▶ ASSIGNMENT
The entries that follow must be written out exactly, without any of the pictures they contain.

▶ SUPPLIED DATA
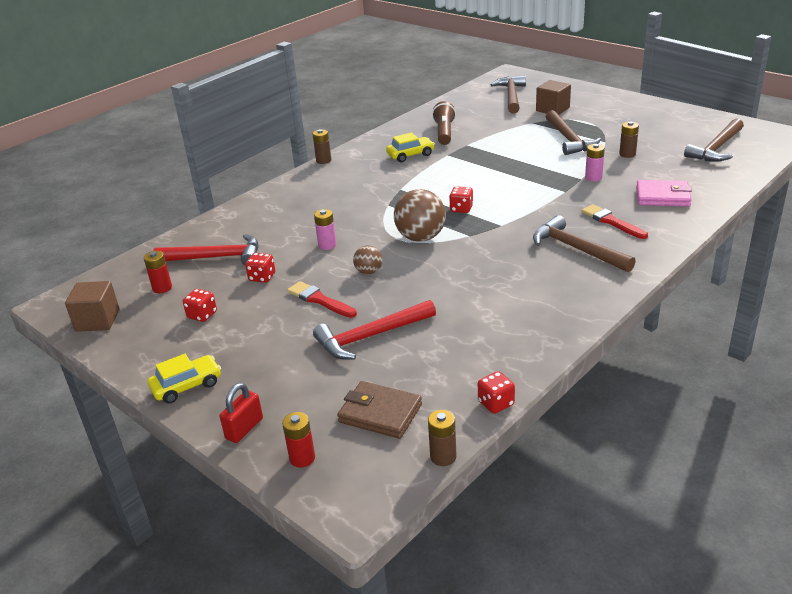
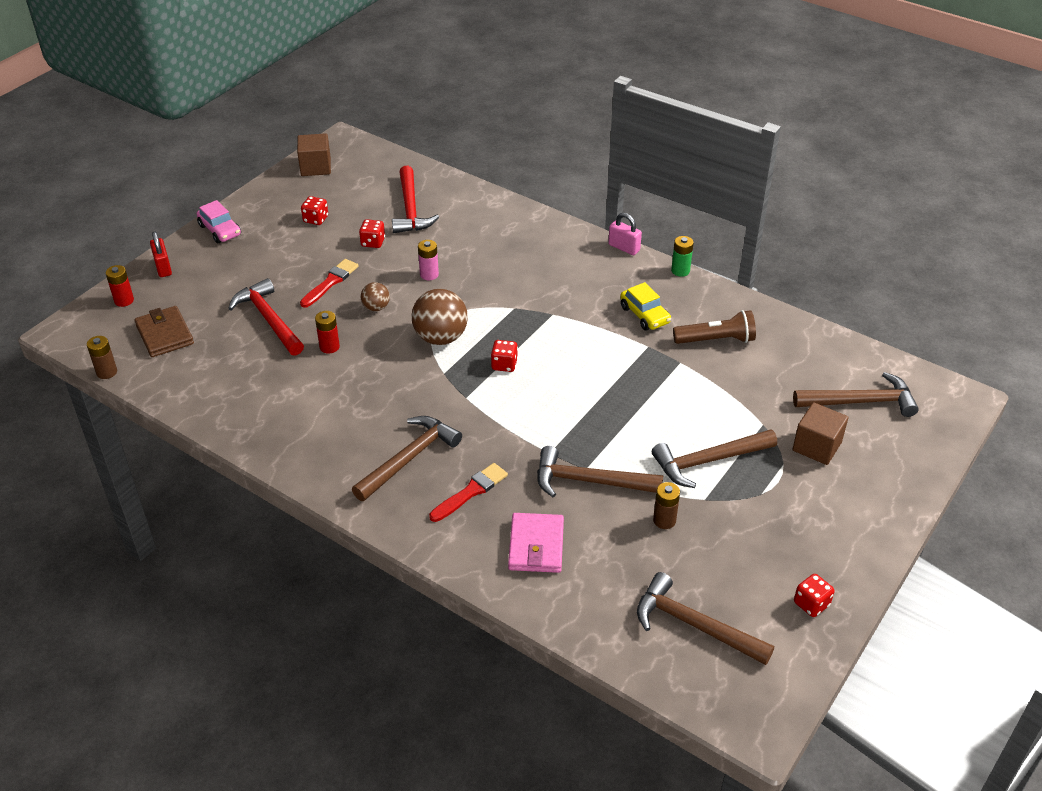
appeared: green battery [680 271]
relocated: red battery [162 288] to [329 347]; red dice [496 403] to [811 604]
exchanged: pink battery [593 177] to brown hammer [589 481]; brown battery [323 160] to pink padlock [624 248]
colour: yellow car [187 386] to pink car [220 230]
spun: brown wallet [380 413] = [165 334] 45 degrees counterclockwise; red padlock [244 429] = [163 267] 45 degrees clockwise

▶ RESPONSE FOR THIS EXERCISE
appeared: green battery [680 271]
relocated: red battery [162 288] to [329 347]; red dice [496 403] to [811 604]
exchanged: pink battery [593 177] to brown hammer [589 481]; brown battery [323 160] to pink padlock [624 248]
colour: yellow car [187 386] to pink car [220 230]
spun: brown wallet [380 413] = [165 334] 45 degrees counterclockwise; red padlock [244 429] = [163 267] 45 degrees clockwise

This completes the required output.